__Data records__:
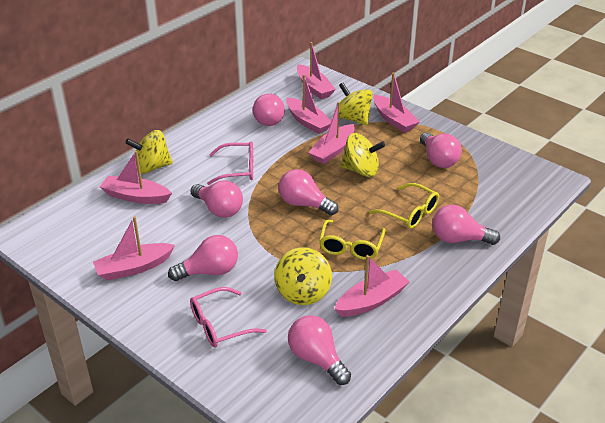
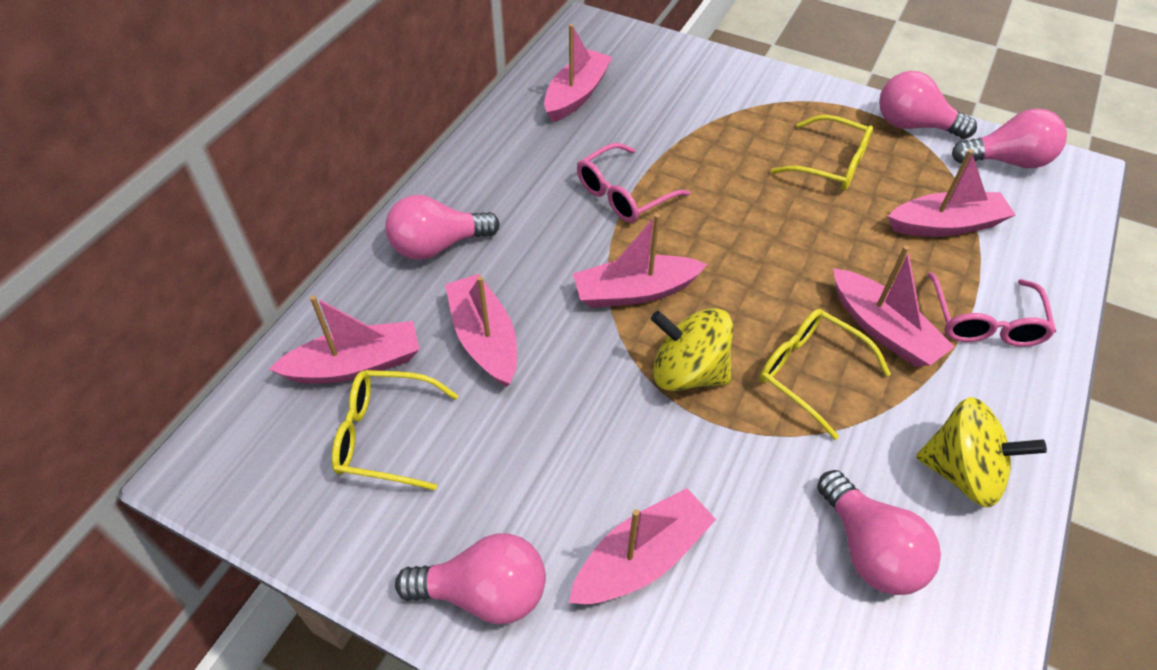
pink light bulb: 7 -> 5
yellow glasses: 2 -> 3
yellow spinning top: 4 -> 2

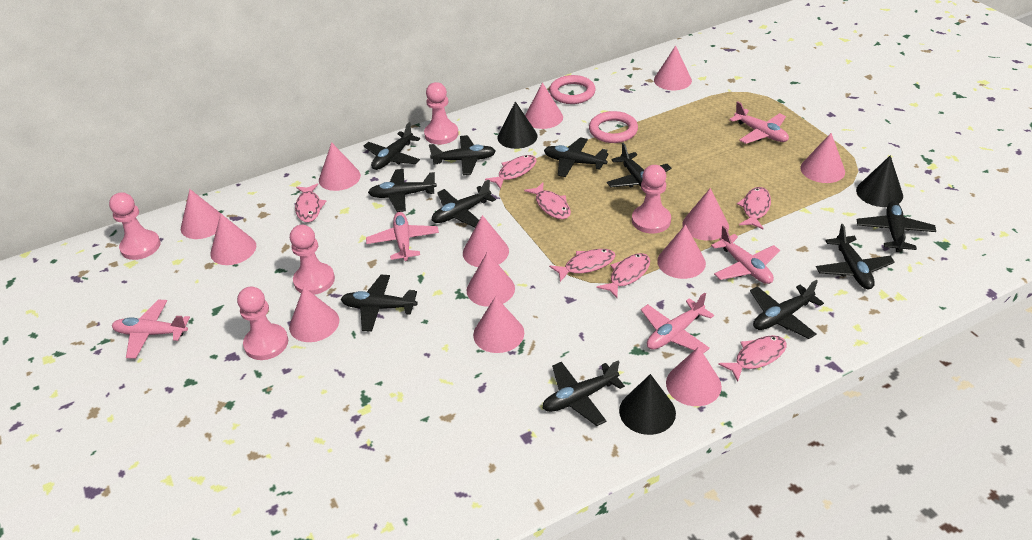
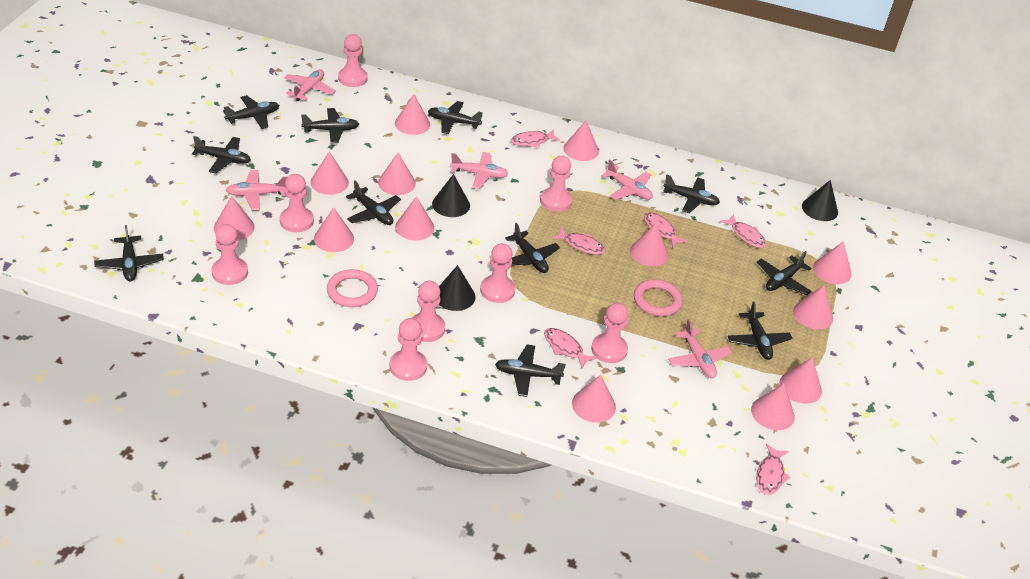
pink fish: 7 -> 6
pink pawn: 5 -> 8

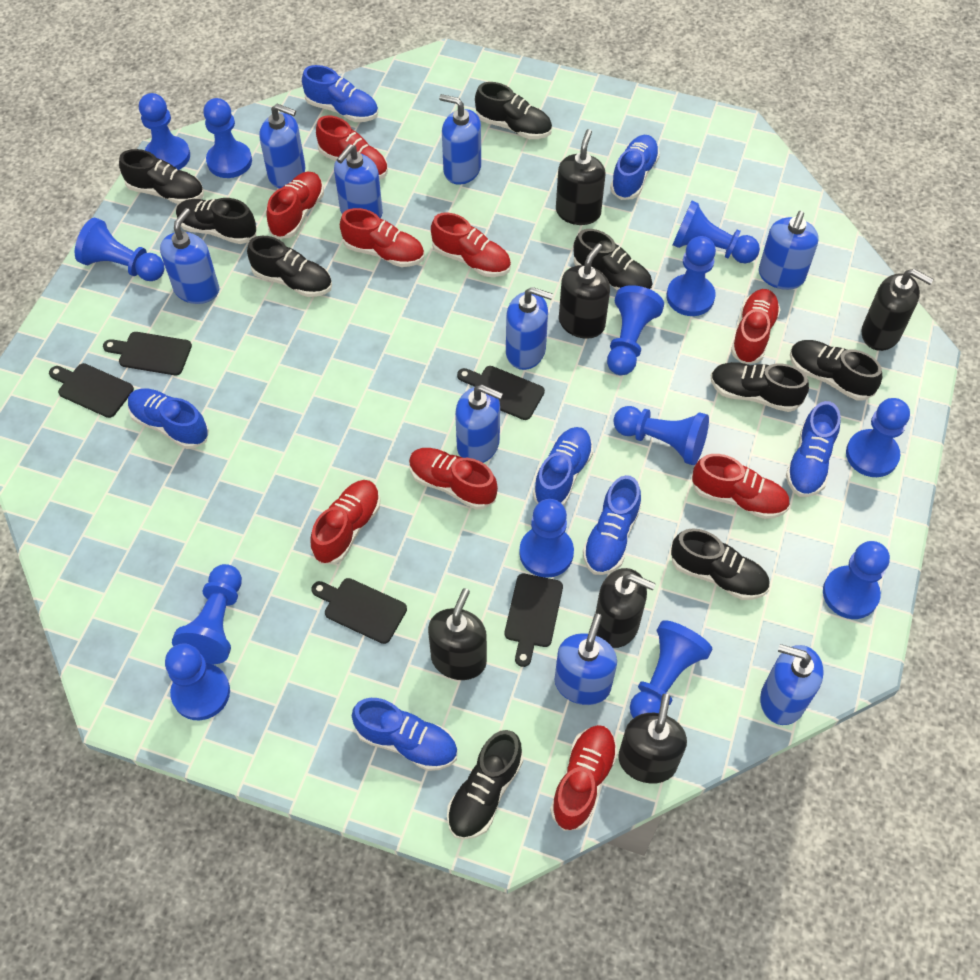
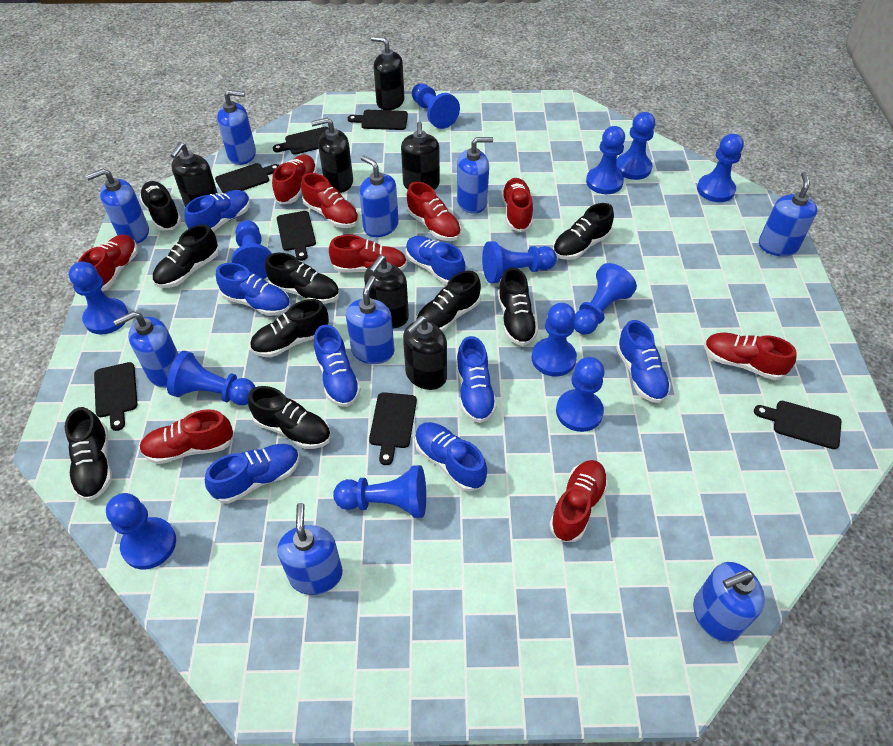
black cutting board: 5 -> 7
blue shoe: 7 -> 8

__What to produce__:
What the answer needs is every line from the one containing "yellow spinning top: 4 -> 2" through the final line of the data above, copied exactly, without pictures.

__Exercise answer__:
yellow spinning top: 4 -> 2

pink fish: 7 -> 6
pink pawn: 5 -> 8

black cutting board: 5 -> 7
blue shoe: 7 -> 8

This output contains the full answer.